Beginning with the line where "(162, 168) = (132, 277): blue" appears, set down each line exactly until the records below end, and omit the pictures.

------------------------------------------------------------------------

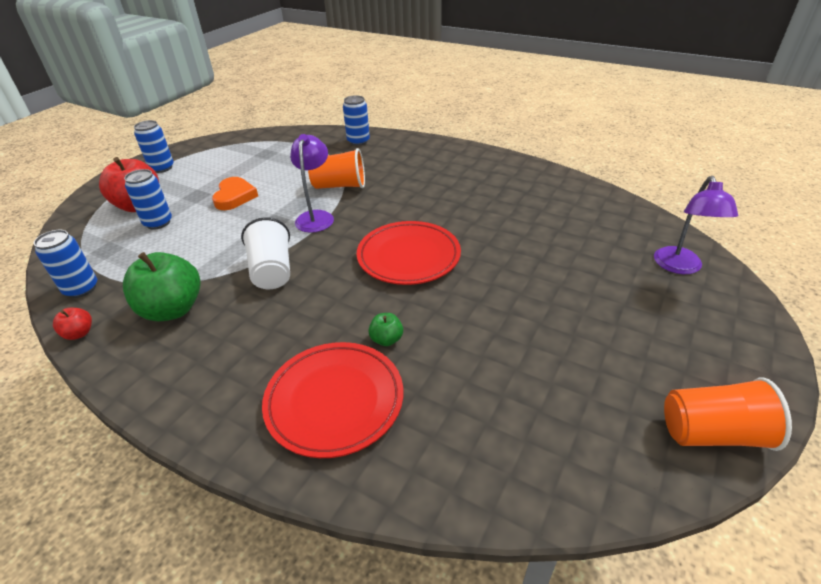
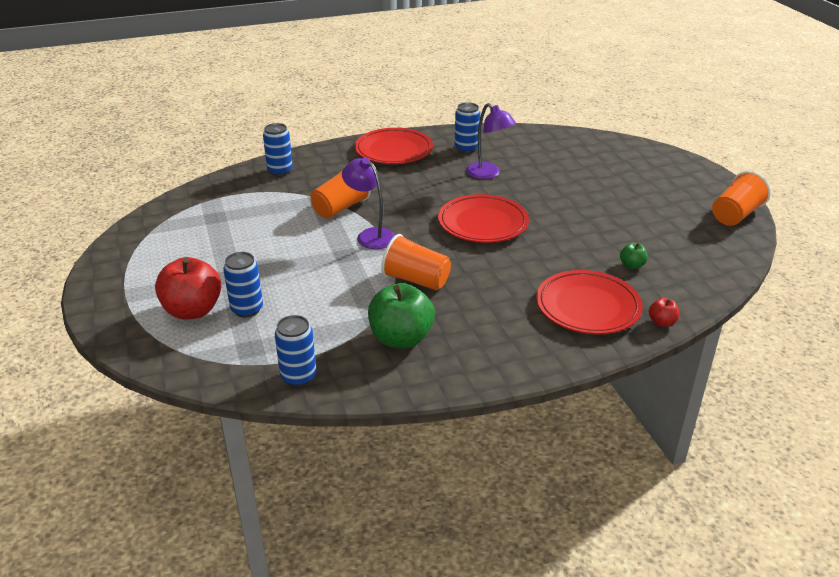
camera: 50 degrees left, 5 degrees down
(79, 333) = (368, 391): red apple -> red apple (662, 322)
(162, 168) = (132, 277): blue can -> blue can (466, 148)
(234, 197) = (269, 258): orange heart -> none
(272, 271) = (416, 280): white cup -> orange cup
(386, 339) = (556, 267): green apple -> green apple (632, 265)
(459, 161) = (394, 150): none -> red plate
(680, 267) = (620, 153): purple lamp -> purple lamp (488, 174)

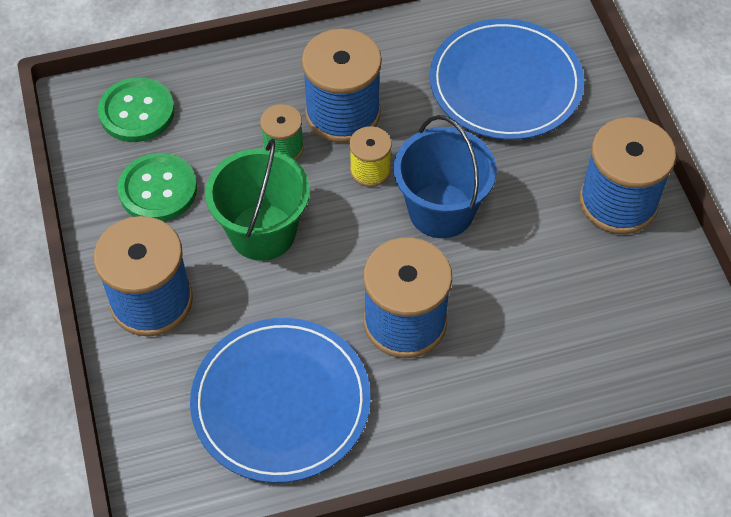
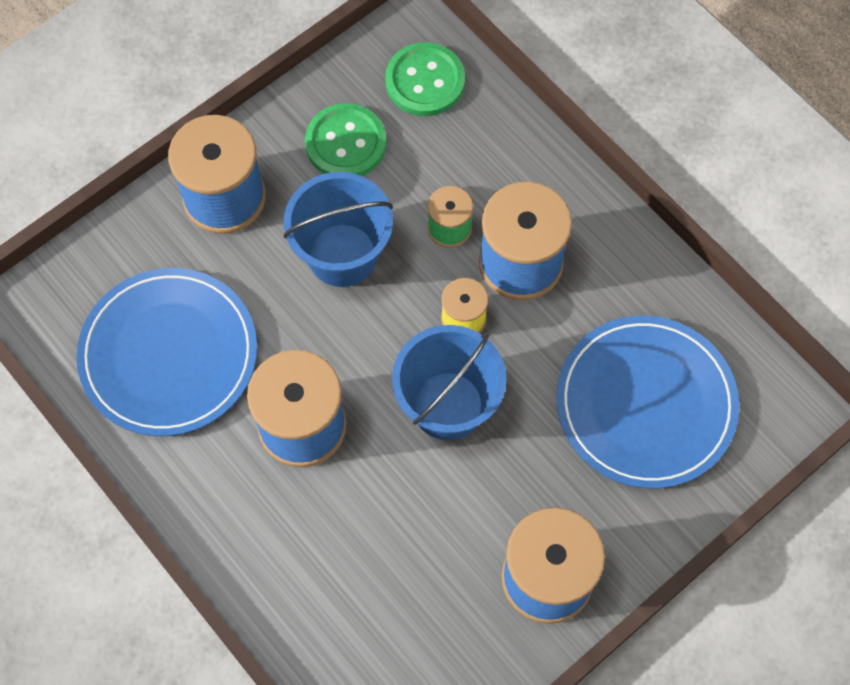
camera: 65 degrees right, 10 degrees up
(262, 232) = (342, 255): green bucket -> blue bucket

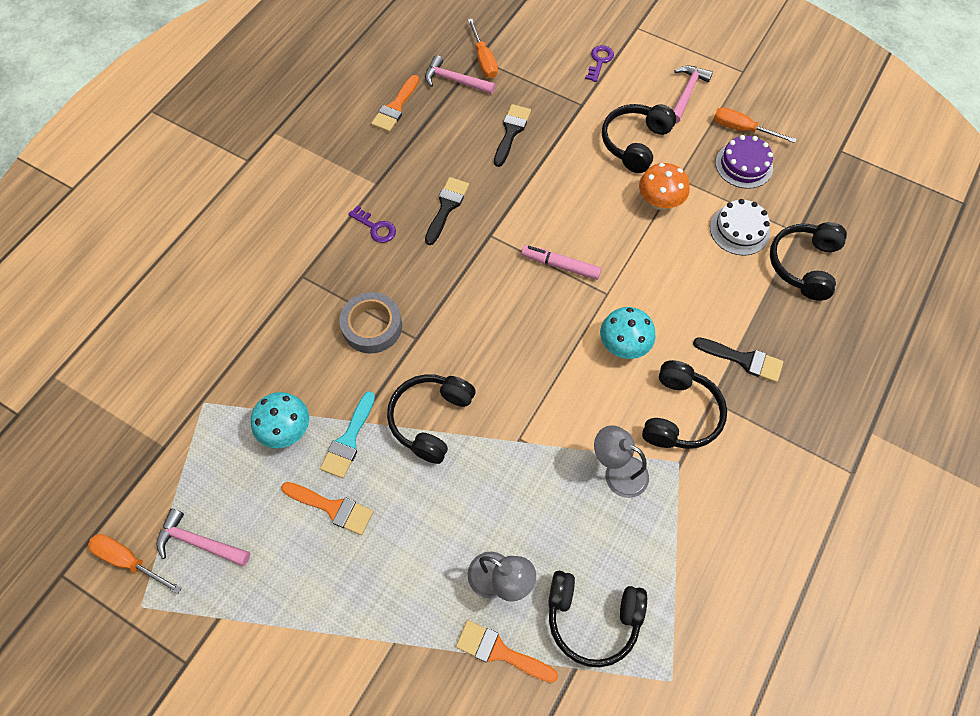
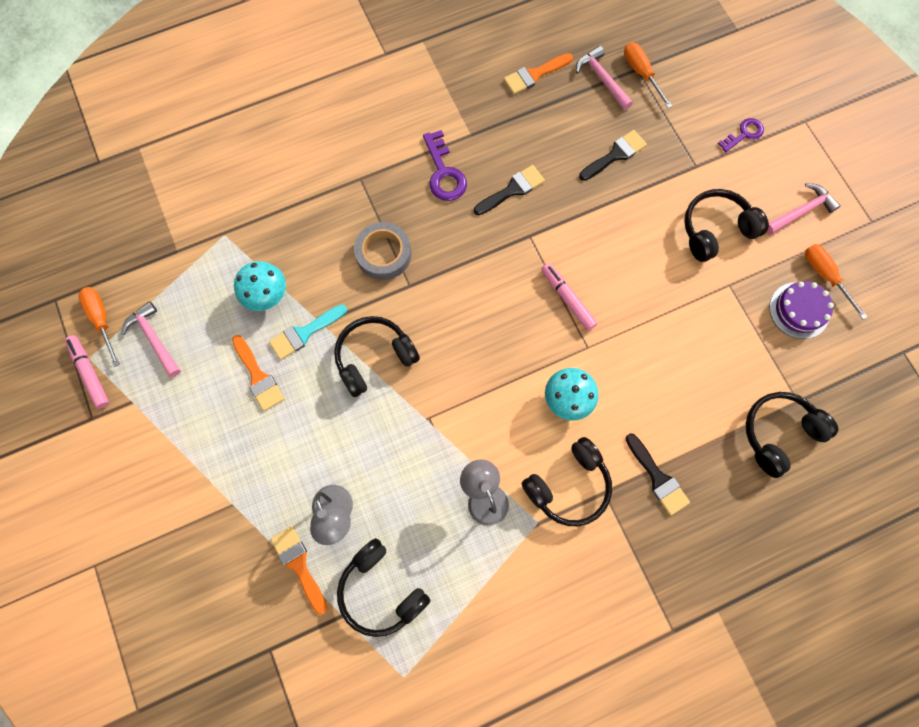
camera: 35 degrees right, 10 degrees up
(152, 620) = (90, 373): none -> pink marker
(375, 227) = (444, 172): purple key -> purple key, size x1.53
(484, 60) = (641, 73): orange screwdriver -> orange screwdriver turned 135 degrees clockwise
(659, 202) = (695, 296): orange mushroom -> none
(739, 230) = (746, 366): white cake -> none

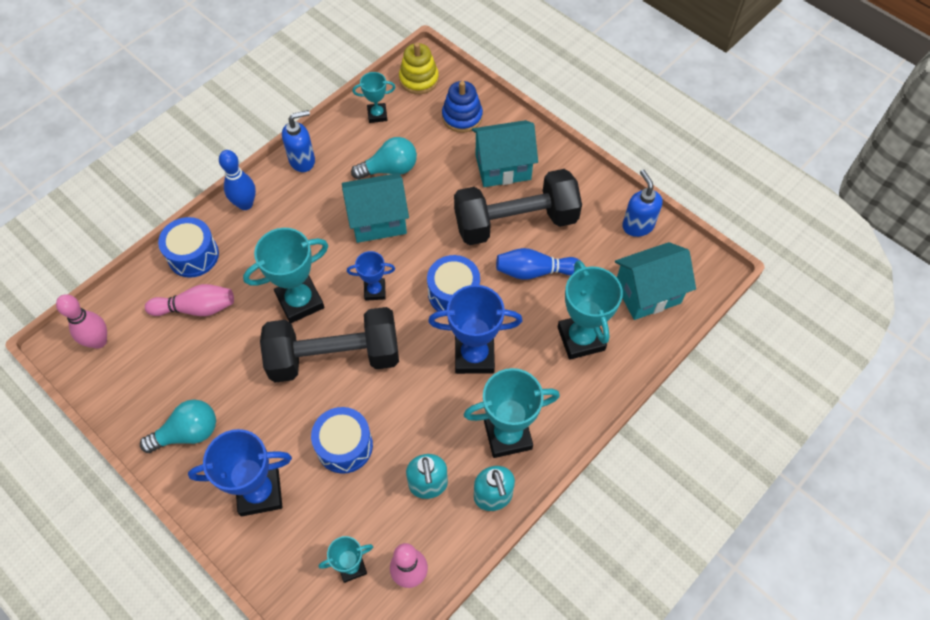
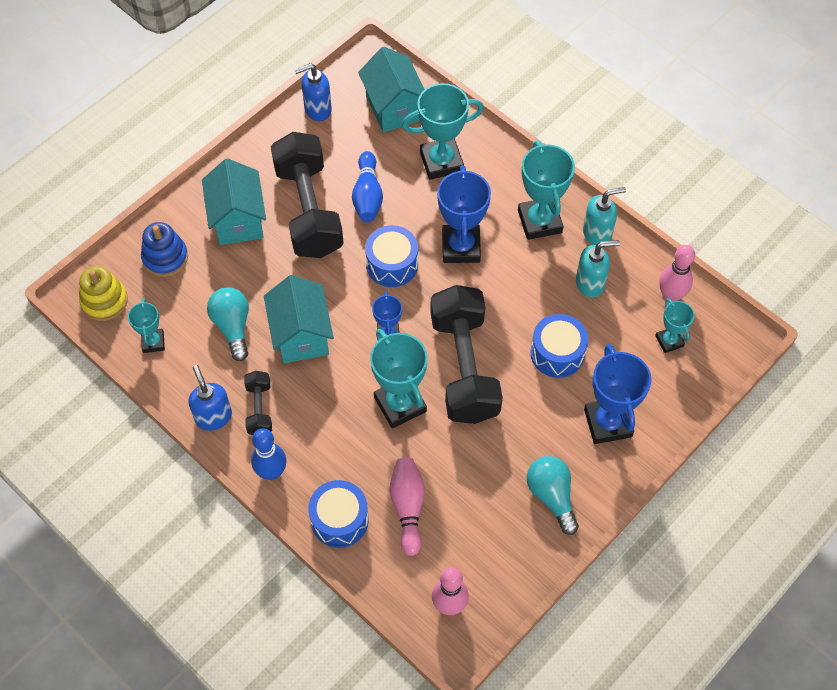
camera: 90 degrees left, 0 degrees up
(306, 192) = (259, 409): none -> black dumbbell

------------------------------------------------------------------------

*ANSWER SPACE*.
(162, 168) = (132, 277): blue can -> blue can (466, 148)
(234, 197) = (269, 258): orange heart -> none
(272, 271) = (416, 280): white cup -> orange cup
(386, 339) = (556, 267): green apple -> green apple (632, 265)
(459, 161) = (394, 150): none -> red plate
(680, 267) = (620, 153): purple lamp -> purple lamp (488, 174)

camera: 65 degrees right, 10 degrees up
(262, 232) = (342, 255): green bucket -> blue bucket

camera: 35 degrees right, 10 degrees up
(152, 620) = (90, 373): none -> pink marker
(375, 227) = (444, 172): purple key -> purple key, size x1.53
(484, 60) = (641, 73): orange screwdriver -> orange screwdriver turned 135 degrees clockwise
(659, 202) = (695, 296): orange mushroom -> none
(739, 230) = (746, 366): white cake -> none

camera: 90 degrees left, 0 degrees up
(306, 192) = (259, 409): none -> black dumbbell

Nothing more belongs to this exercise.